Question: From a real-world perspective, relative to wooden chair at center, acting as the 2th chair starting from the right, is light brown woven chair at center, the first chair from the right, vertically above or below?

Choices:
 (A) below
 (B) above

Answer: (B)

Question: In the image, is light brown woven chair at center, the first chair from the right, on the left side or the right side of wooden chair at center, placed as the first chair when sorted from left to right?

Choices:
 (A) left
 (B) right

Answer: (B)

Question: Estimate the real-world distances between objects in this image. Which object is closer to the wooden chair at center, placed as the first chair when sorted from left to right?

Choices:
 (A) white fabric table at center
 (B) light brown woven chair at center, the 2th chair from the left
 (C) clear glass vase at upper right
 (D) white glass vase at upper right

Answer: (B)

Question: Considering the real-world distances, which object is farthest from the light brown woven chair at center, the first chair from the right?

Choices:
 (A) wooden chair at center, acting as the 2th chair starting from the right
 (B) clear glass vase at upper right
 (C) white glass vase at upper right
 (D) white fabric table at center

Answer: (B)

*Requirements:* Copy out every line of the data above that contains the word "sorted".

*Response for this exercise:*
Question: In the image, is light brown woven chair at center, the first chair from the right, on the left side or the right side of wooden chair at center, placed as the first chair when sorted from left to right?
Question: Estimate the real-world distances between objects in this image. Which object is closer to the wooden chair at center, placed as the first chair when sorted from left to right?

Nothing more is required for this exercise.